> [Work to complete]: Everything in the data that follows should be given again verbatim, except the images.

> [Entries supplied]:
....
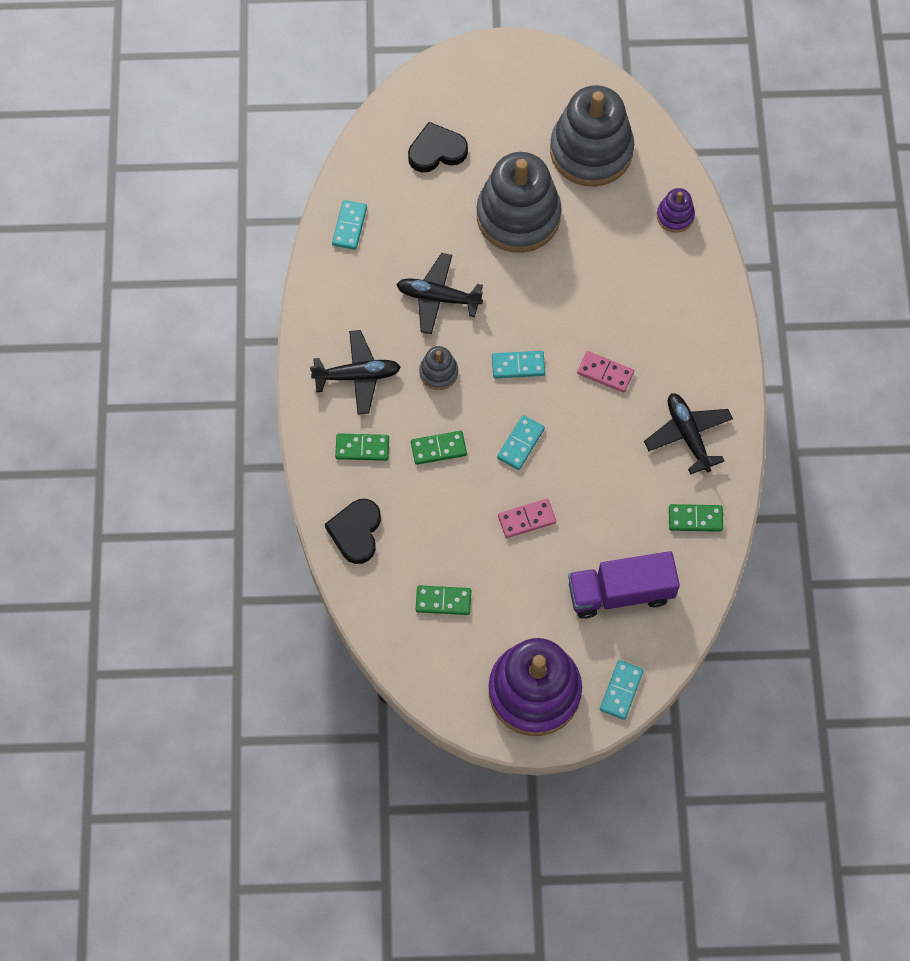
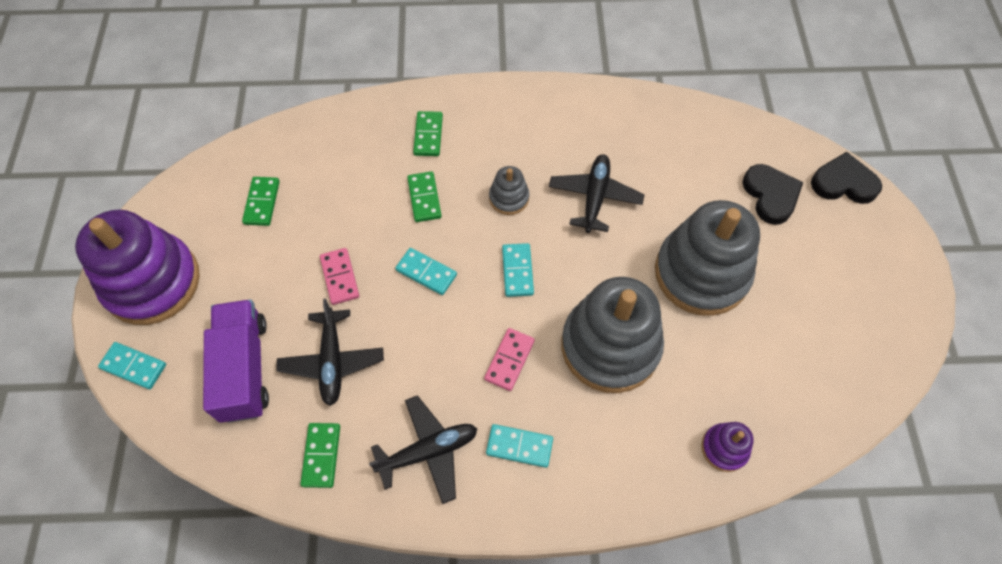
camera: 90 degrees right, 5 degrees down
black plane [310,330,401,415] -> black plane moved to [276,299,384,406]
black heart [325,499,381,564] -> black heart moved to [811,152,882,204]
turquoise domino [332,200,367,250] -> turquoise domino moved to [486,424,553,468]
grey stacking toy [550,85,634,187] -> grey stacking toy moved to [561,277,664,393]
....
> [Your solution]:
camera: 90 degrees right, 5 degrees down
black plane [310,330,401,415] -> black plane moved to [276,299,384,406]
black heart [325,499,381,564] -> black heart moved to [811,152,882,204]
turquoise domino [332,200,367,250] -> turquoise domino moved to [486,424,553,468]
grey stacking toy [550,85,634,187] -> grey stacking toy moved to [561,277,664,393]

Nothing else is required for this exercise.